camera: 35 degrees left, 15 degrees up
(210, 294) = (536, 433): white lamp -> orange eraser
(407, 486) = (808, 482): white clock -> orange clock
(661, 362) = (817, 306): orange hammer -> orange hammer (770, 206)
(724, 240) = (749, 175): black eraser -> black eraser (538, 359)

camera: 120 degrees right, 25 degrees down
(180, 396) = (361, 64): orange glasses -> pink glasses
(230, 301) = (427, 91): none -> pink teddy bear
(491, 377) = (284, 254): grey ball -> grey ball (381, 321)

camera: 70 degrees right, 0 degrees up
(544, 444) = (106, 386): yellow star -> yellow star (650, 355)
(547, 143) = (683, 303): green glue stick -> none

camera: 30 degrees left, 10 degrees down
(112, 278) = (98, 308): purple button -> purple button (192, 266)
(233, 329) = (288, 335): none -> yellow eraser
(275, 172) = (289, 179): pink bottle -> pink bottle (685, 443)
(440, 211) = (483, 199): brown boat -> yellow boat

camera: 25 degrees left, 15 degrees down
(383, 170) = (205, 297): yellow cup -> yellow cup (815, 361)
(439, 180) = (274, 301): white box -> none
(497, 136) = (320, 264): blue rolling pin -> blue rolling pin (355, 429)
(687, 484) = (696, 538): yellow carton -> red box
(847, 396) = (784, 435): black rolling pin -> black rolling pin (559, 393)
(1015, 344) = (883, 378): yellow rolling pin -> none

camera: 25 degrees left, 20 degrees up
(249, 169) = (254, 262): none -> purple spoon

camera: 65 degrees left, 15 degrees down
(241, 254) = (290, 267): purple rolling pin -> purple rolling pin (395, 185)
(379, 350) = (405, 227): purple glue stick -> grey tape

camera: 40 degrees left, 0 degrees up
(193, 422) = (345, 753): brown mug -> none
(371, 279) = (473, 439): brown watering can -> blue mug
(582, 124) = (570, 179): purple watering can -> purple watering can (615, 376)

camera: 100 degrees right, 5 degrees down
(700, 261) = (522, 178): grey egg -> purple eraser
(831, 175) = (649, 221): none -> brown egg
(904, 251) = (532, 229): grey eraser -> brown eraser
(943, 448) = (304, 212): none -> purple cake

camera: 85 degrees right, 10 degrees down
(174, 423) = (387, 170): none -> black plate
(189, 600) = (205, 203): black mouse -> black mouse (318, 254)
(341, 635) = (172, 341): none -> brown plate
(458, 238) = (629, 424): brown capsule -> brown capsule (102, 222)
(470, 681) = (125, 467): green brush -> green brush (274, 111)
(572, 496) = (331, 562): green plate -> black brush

Problem requirements. Send back an exact copy of only the lines from the line with "(233, 329) = (288, 335): none" up to and including the line with "(241, 254) = (290, 267): purple" in the data above.

Solved exercise.
(233, 329) = (288, 335): none -> yellow eraser
(275, 172) = (289, 179): pink bottle -> pink bottle (685, 443)
(440, 211) = (483, 199): brown boat -> yellow boat

camera: 25 degrees left, 15 degrees down
(383, 170) = (205, 297): yellow cup -> yellow cup (815, 361)
(439, 180) = (274, 301): white box -> none
(497, 136) = (320, 264): blue rolling pin -> blue rolling pin (355, 429)
(687, 484) = (696, 538): yellow carton -> red box
(847, 396) = (784, 435): black rolling pin -> black rolling pin (559, 393)
(1015, 344) = (883, 378): yellow rolling pin -> none

camera: 25 degrees left, 20 degrees up
(249, 169) = (254, 262): none -> purple spoon

camera: 65 degrees left, 15 degrees down
(241, 254) = (290, 267): purple rolling pin -> purple rolling pin (395, 185)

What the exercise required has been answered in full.